> [Information given]
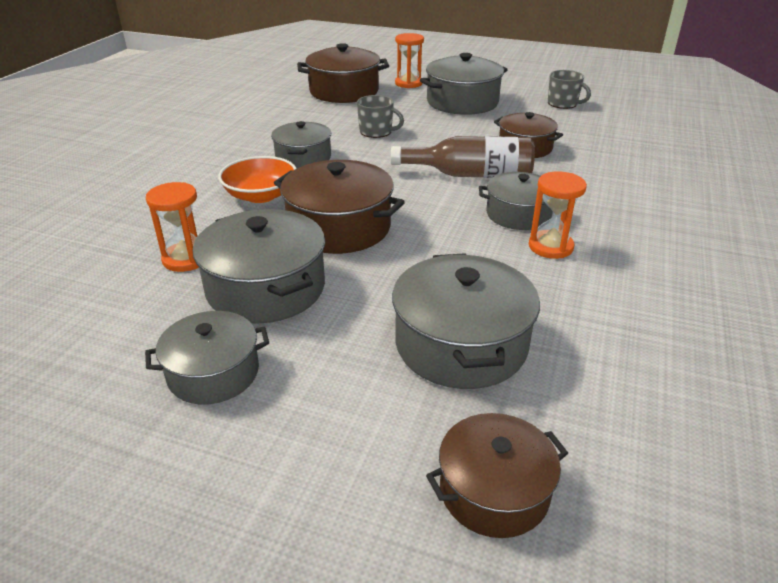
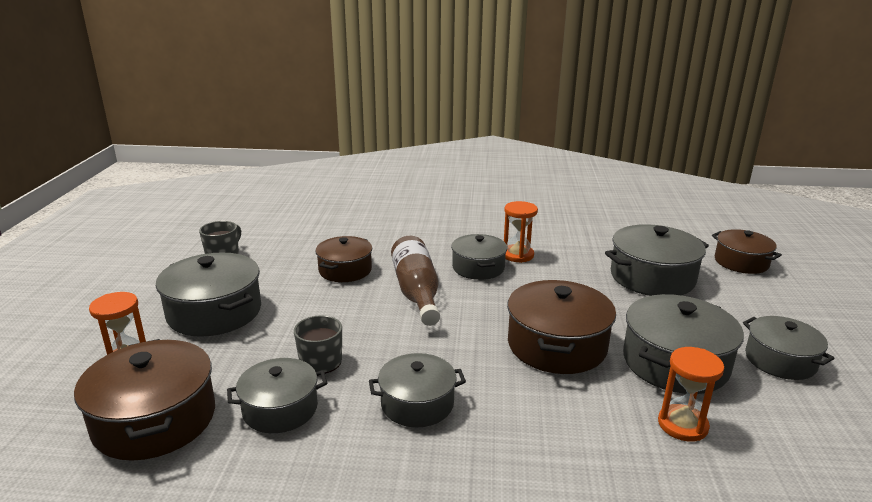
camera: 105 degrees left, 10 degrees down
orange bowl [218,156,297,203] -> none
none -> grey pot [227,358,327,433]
...
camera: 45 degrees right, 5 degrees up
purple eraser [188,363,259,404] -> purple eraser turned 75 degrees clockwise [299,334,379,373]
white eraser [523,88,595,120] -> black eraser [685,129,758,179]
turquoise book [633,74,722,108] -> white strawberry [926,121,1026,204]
* * *
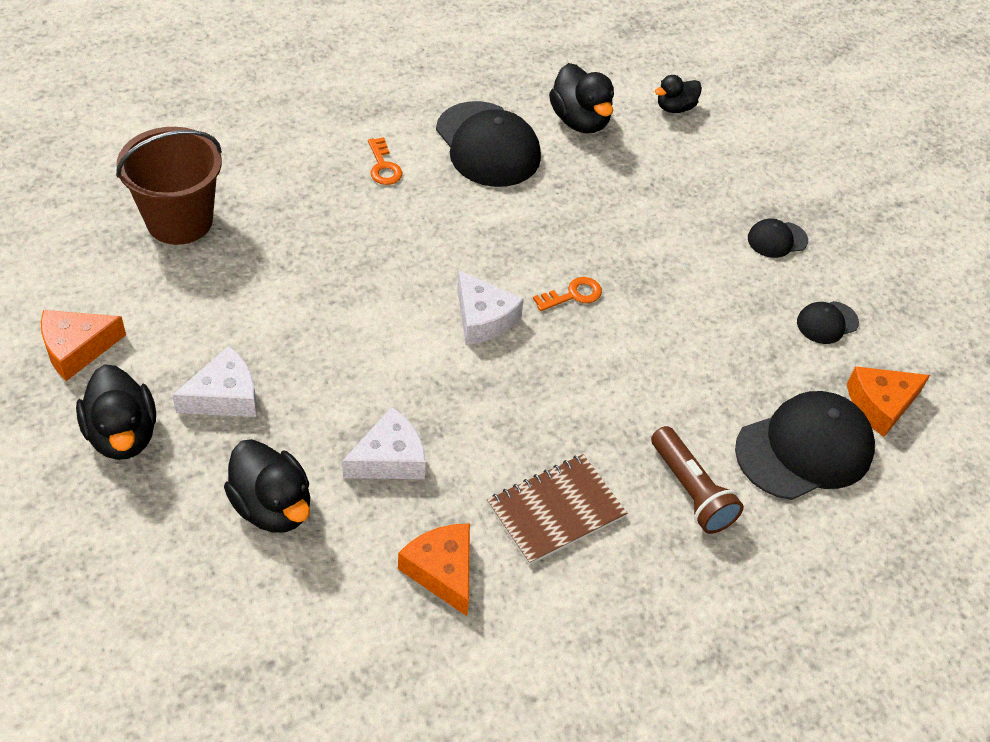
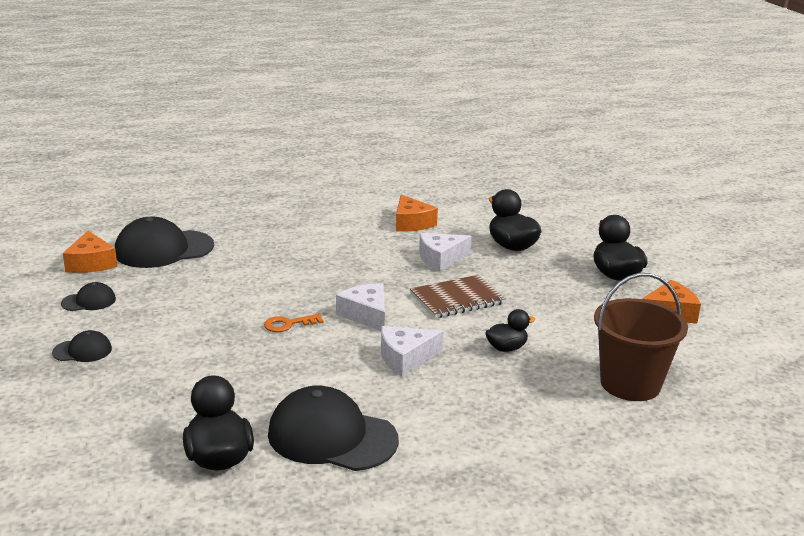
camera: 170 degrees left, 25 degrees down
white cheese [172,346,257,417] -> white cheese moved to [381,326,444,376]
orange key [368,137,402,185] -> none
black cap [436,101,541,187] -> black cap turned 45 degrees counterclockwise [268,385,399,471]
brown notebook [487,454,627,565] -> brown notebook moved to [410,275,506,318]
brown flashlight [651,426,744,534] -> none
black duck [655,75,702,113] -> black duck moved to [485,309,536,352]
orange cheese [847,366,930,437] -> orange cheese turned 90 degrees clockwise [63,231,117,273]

> [Task]
Determine the number of lines above holding the string "down". Reply with it and nothing more.

> [Answer area]
2